━━ SUPPLIED ENTRIES ━━

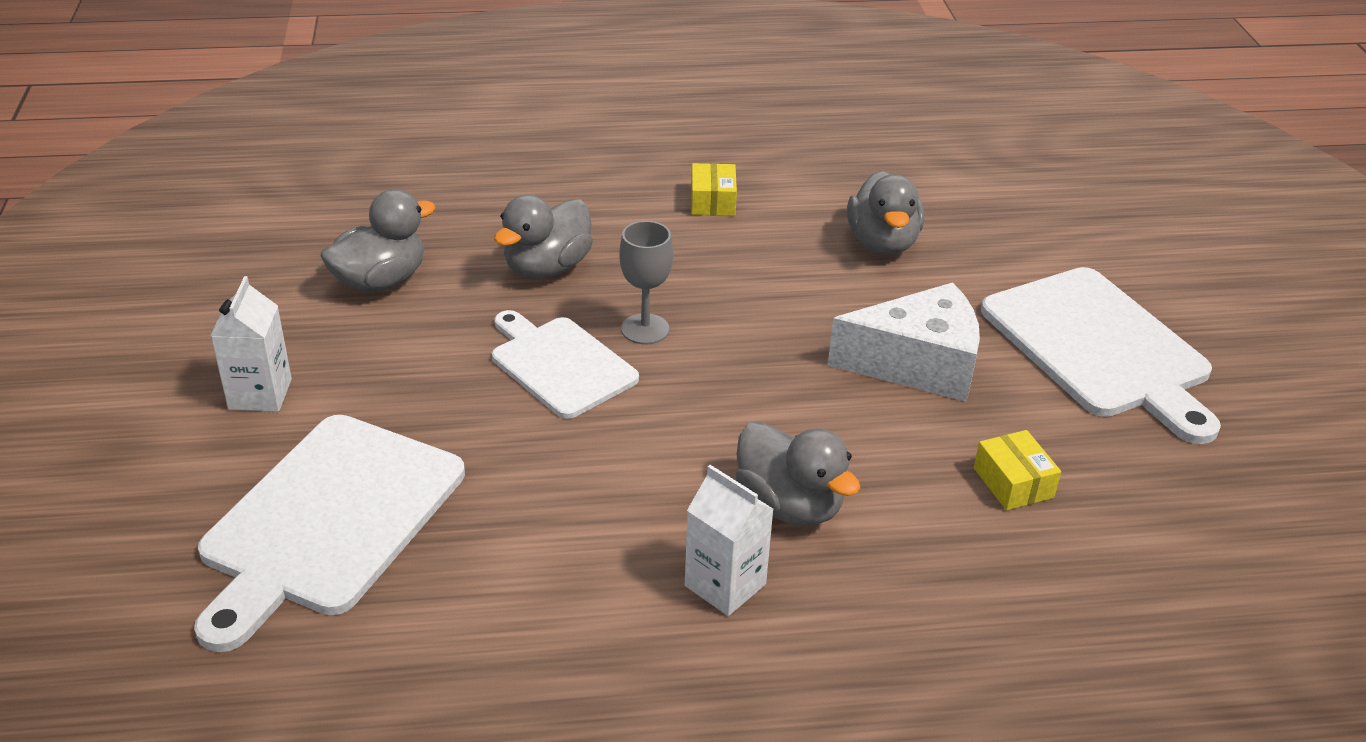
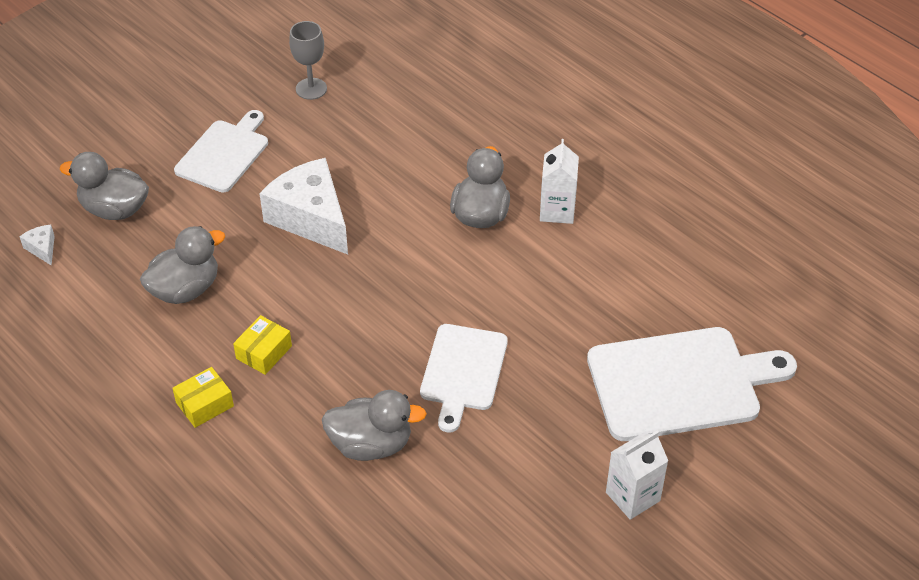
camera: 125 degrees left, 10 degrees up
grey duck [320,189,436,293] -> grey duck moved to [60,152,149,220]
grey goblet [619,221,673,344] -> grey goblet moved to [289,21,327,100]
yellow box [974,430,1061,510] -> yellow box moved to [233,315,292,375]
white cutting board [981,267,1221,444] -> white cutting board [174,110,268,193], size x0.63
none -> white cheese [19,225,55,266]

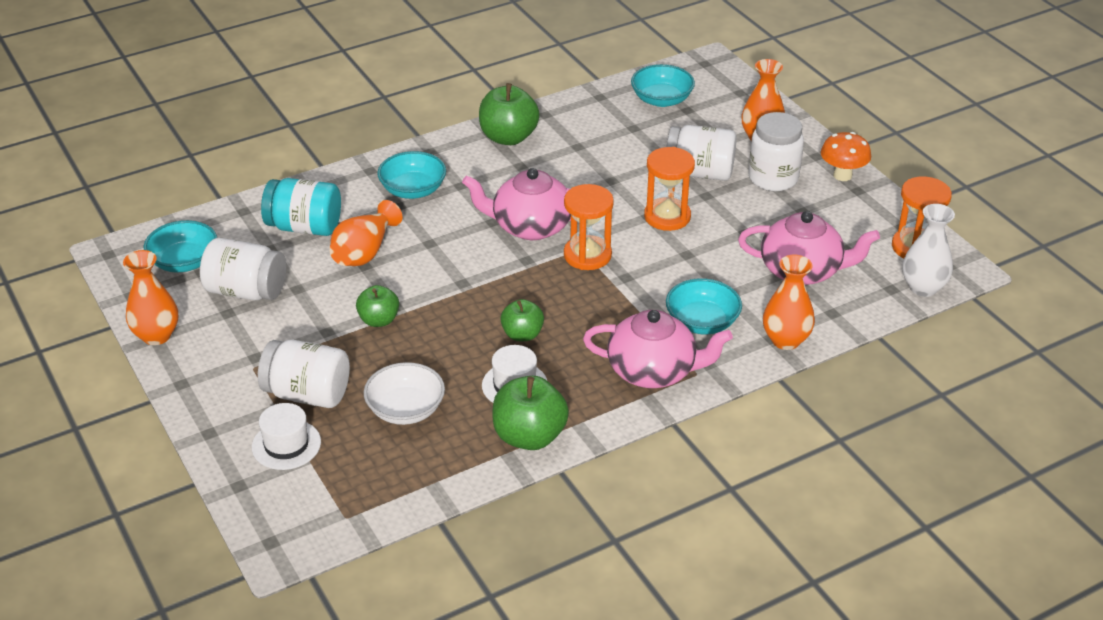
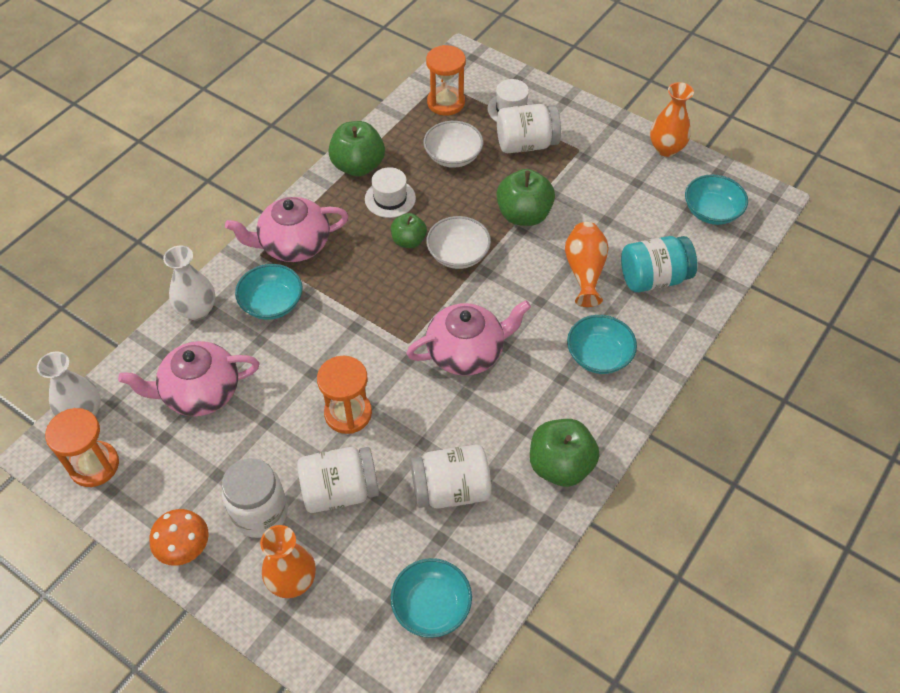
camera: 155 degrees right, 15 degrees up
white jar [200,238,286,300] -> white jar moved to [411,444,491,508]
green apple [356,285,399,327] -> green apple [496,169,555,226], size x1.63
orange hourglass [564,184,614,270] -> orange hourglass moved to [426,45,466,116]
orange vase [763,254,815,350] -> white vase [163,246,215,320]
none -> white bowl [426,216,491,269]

━━━

_INSTRUCTIONS TO FOLLOW_
Tally the lines in the records that hold the word "none", and state only the resulting number.

_REPLY TO THE EXERCISE_
2